**Excerpted data**
.....

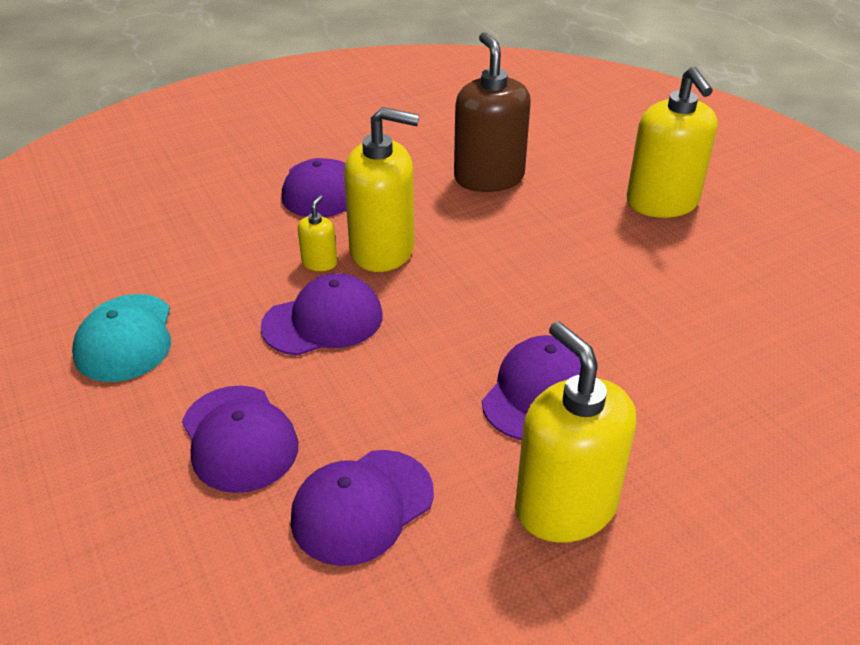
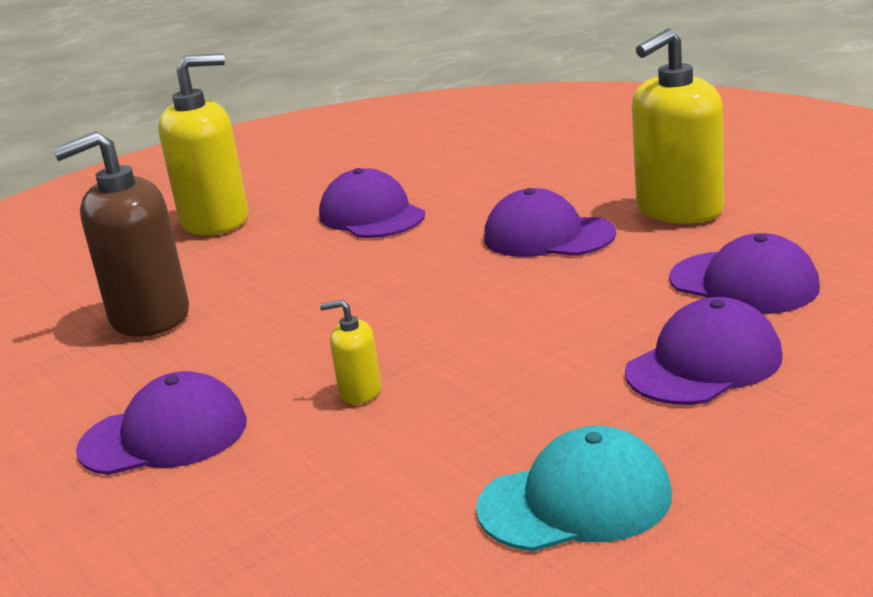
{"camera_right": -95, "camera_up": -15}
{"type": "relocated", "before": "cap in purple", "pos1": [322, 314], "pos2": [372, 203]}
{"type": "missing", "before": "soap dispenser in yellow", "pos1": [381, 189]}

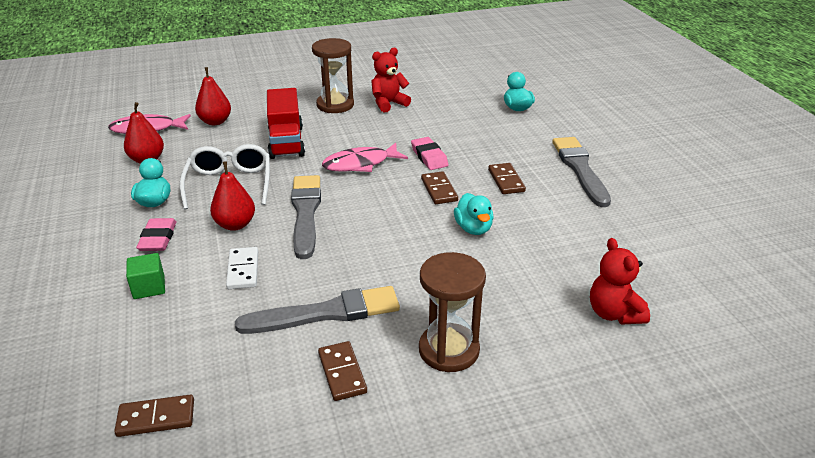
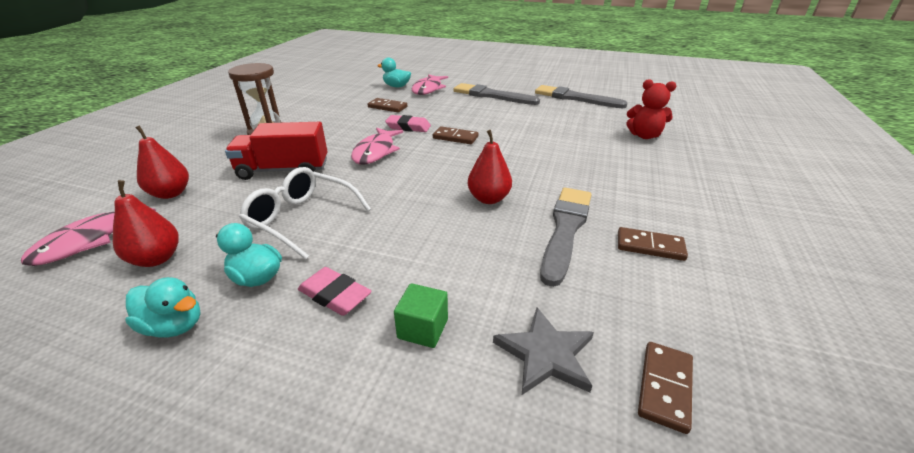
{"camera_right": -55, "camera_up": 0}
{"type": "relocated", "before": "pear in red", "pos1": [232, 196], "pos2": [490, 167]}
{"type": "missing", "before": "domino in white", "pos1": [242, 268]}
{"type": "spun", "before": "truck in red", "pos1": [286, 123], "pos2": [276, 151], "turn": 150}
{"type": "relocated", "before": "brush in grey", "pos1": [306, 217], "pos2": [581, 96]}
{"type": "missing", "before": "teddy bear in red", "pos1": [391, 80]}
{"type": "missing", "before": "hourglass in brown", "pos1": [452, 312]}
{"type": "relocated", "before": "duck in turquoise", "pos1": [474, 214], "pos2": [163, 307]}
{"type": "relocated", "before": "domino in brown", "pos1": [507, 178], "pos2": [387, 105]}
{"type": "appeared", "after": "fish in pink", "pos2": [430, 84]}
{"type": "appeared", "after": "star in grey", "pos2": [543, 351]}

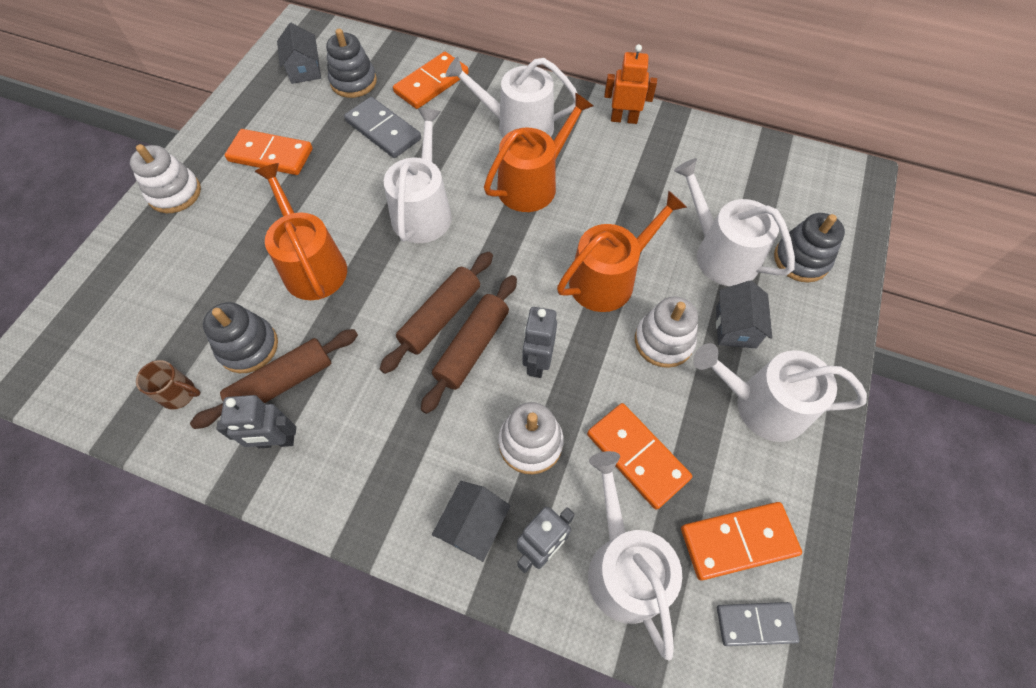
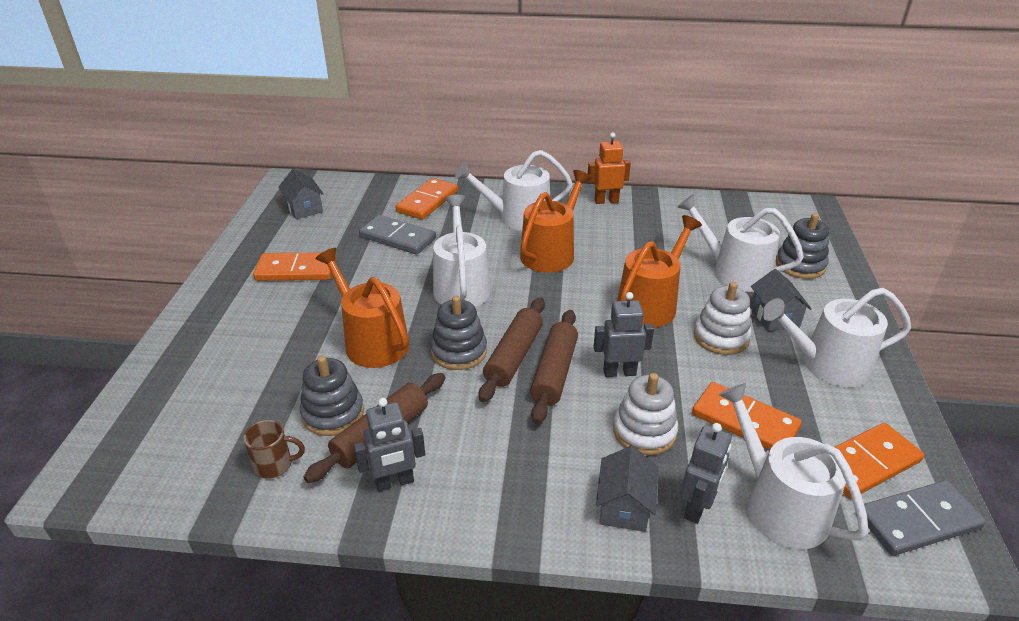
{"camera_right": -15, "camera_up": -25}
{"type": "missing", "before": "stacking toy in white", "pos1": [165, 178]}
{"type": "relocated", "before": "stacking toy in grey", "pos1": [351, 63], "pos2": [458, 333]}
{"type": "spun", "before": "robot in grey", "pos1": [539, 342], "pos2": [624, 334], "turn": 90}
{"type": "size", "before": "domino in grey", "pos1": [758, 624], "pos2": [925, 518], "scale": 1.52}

.....

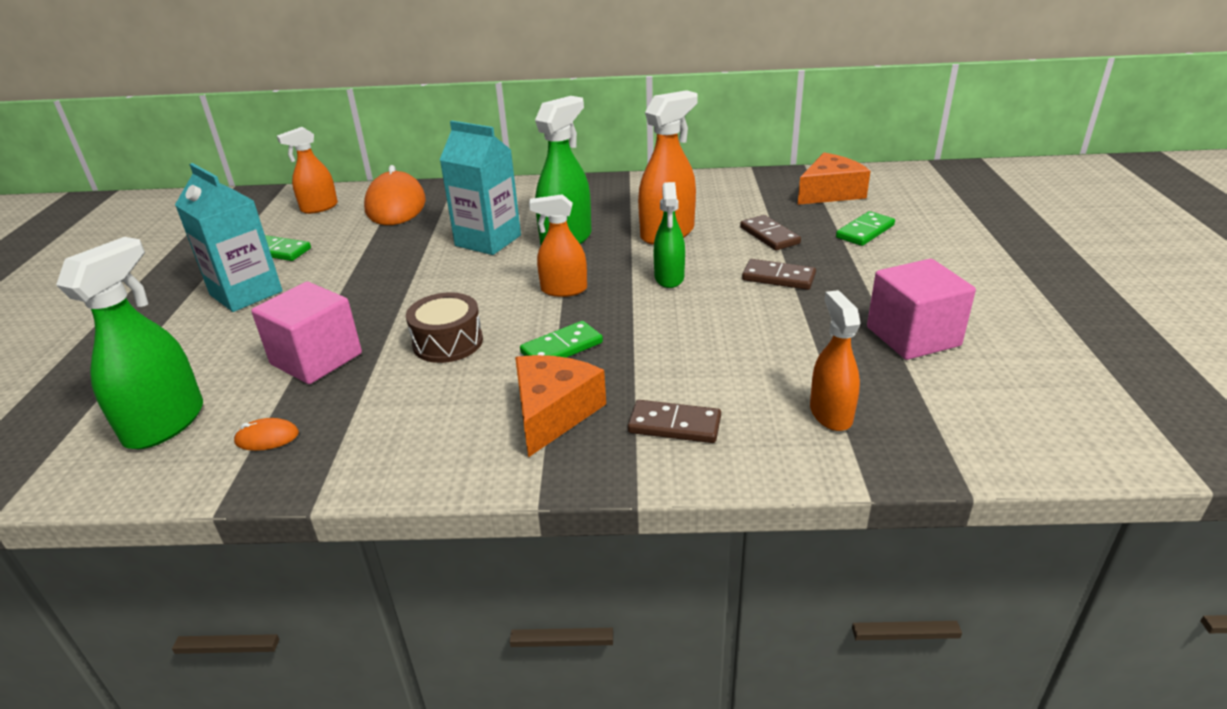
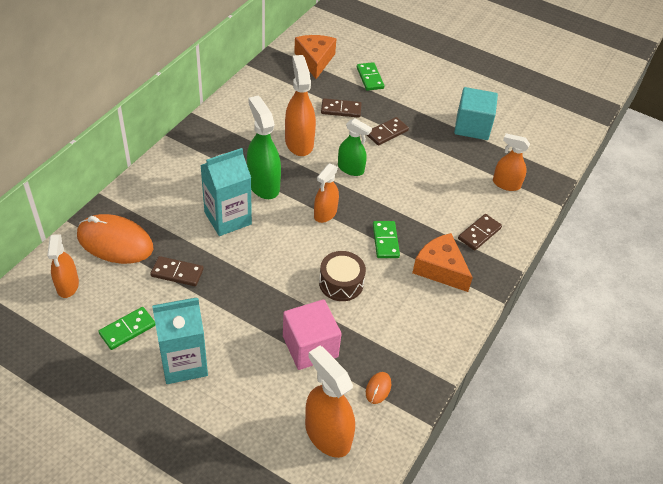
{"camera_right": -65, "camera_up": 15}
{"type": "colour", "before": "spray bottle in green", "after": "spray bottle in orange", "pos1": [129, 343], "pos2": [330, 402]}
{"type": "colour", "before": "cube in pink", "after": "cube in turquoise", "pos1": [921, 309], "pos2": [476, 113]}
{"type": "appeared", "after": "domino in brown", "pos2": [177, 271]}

.....

What is needed is every line of the records that contains the word "stacking".

**Output**
{"type": "missing", "before": "stacking toy in white", "pos1": [165, 178]}
{"type": "relocated", "before": "stacking toy in grey", "pos1": [351, 63], "pos2": [458, 333]}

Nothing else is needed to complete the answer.